### Problem details
For the data below, restate word for word only the lines from the line containing "(347, 122) = (660, 133): yellow" through the line containing "(175, 254) = (110, 374): yellow", both ends included.
= = =
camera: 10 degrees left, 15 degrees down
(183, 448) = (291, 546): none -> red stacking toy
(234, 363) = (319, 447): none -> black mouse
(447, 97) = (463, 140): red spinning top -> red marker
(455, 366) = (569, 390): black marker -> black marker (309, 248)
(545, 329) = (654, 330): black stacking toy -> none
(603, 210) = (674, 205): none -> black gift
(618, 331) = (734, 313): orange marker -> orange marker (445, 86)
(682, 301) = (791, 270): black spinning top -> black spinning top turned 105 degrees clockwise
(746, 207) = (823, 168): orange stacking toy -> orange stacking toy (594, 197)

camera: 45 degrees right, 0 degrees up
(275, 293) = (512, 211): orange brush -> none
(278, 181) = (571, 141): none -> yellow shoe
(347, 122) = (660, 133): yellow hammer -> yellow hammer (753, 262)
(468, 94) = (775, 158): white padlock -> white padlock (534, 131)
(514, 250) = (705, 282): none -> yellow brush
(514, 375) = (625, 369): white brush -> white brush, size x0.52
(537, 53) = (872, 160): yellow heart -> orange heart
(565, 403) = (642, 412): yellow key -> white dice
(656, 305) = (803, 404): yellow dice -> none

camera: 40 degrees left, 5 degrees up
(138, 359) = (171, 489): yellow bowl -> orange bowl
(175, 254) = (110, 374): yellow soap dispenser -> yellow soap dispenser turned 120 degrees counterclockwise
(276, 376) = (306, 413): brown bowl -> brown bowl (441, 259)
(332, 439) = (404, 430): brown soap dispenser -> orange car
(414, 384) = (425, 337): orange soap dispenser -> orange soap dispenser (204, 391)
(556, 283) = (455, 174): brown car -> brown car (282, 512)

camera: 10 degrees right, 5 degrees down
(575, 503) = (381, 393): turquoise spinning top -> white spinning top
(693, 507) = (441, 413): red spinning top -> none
= = =
### Result for this task
(347, 122) = (660, 133): yellow hammer -> yellow hammer (753, 262)
(468, 94) = (775, 158): white padlock -> white padlock (534, 131)
(514, 250) = (705, 282): none -> yellow brush
(514, 375) = (625, 369): white brush -> white brush, size x0.52
(537, 53) = (872, 160): yellow heart -> orange heart
(565, 403) = (642, 412): yellow key -> white dice
(656, 305) = (803, 404): yellow dice -> none

camera: 40 degrees left, 5 degrees up
(138, 359) = (171, 489): yellow bowl -> orange bowl
(175, 254) = (110, 374): yellow soap dispenser -> yellow soap dispenser turned 120 degrees counterclockwise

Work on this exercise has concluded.